## TASK GOAL
Please rewrite the lines of the listing below with "none" changed to "blank" and everything else kept the same, leaving the pictures out of your answer.

## DATA PROVIDED
/---

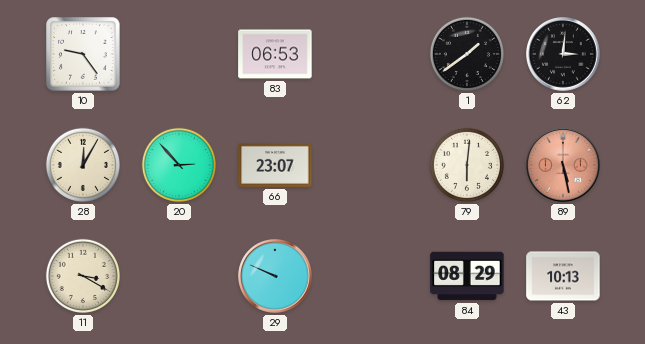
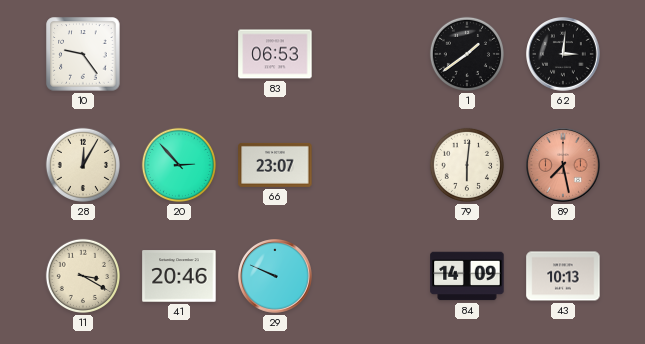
89: 5:28 -> 7:28
41: none -> 20:46
84: 08:29 -> 14:09
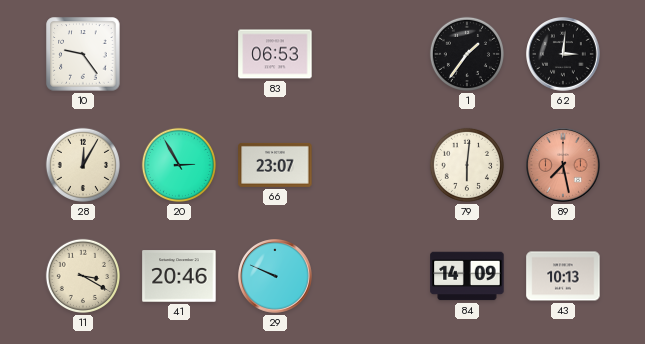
1: 1:39 -> 1:36
20: 2:53 -> 2:55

\---

## SOLVED EXERCISE
89: 5:28 -> 7:28
41: blank -> 20:46
84: 08:29 -> 14:09
1: 1:39 -> 1:36
20: 2:53 -> 2:55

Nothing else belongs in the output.